What you are asked to do: Copy the lines below word for word, skipping any image.

Study material:
__________________________________________________

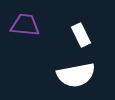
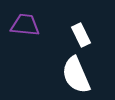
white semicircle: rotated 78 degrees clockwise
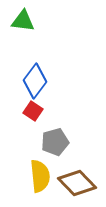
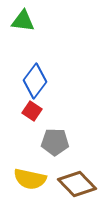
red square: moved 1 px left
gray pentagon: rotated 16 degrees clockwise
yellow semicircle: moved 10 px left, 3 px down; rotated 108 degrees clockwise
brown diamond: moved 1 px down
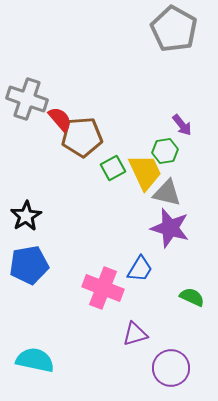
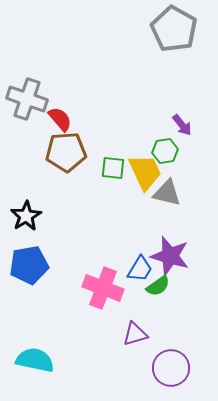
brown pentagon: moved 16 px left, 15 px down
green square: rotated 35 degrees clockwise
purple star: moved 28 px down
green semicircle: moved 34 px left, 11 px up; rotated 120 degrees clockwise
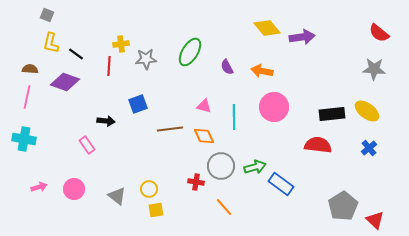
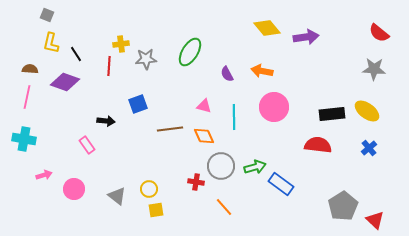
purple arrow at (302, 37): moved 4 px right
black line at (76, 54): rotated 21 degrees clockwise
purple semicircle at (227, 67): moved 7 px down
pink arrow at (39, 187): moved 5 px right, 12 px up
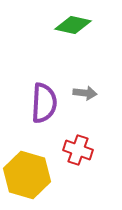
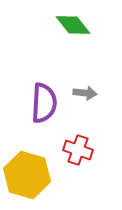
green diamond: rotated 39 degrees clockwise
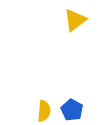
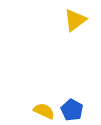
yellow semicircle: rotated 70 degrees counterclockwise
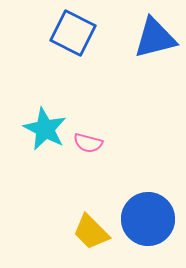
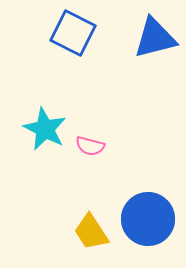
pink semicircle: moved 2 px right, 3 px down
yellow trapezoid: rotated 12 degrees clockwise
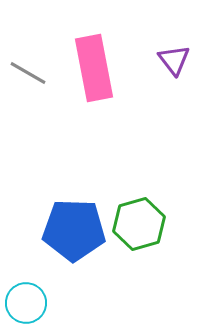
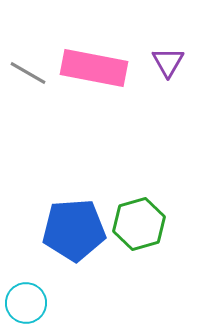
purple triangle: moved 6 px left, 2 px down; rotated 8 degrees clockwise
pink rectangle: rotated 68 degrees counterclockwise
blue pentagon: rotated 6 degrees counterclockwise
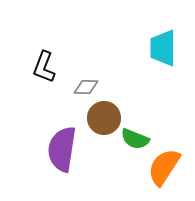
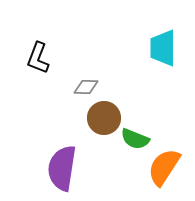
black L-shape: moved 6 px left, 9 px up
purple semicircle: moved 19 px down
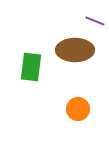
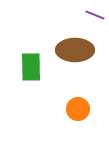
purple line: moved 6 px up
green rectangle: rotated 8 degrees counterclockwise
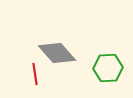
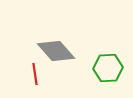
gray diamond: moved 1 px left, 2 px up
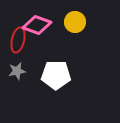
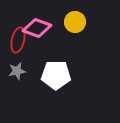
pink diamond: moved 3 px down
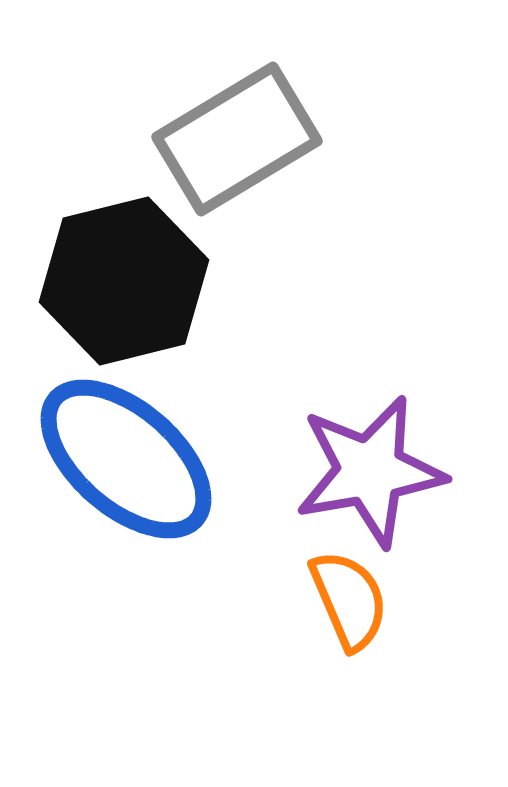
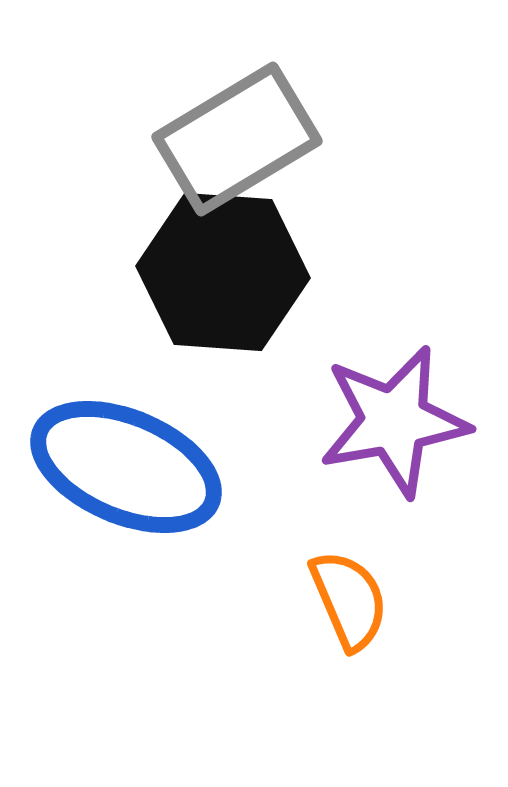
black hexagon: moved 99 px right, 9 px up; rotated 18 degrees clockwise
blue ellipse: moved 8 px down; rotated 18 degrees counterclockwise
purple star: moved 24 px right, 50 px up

__________________________________________________

Written response:
white semicircle: rotated 78 degrees clockwise
red square: moved 1 px left
gray pentagon: rotated 16 degrees clockwise
yellow semicircle: moved 10 px left, 3 px down; rotated 108 degrees clockwise
brown diamond: moved 1 px down
brown pentagon: moved 16 px left, 15 px down
green square: rotated 35 degrees clockwise
purple star: moved 28 px down
green semicircle: moved 34 px left, 11 px up; rotated 120 degrees clockwise
purple arrow at (302, 37): moved 4 px right
black line at (76, 54): rotated 21 degrees clockwise
purple semicircle at (227, 67): moved 7 px down
pink arrow at (39, 187): moved 5 px right, 12 px up
green diamond: rotated 39 degrees clockwise
yellow semicircle: rotated 70 degrees counterclockwise
pink semicircle: moved 2 px right, 3 px down
yellow trapezoid: rotated 12 degrees clockwise
purple triangle: moved 6 px left, 2 px down; rotated 8 degrees clockwise
pink rectangle: rotated 68 degrees counterclockwise
blue pentagon: rotated 6 degrees counterclockwise
black L-shape: moved 6 px left, 9 px up
purple semicircle: moved 19 px down
purple line: moved 6 px up
green rectangle: rotated 8 degrees counterclockwise
gray diamond: moved 1 px left, 2 px up
pink diamond: moved 3 px down
black hexagon: moved 99 px right, 9 px up; rotated 18 degrees clockwise
blue ellipse: moved 8 px down; rotated 18 degrees counterclockwise
purple star: moved 24 px right, 50 px up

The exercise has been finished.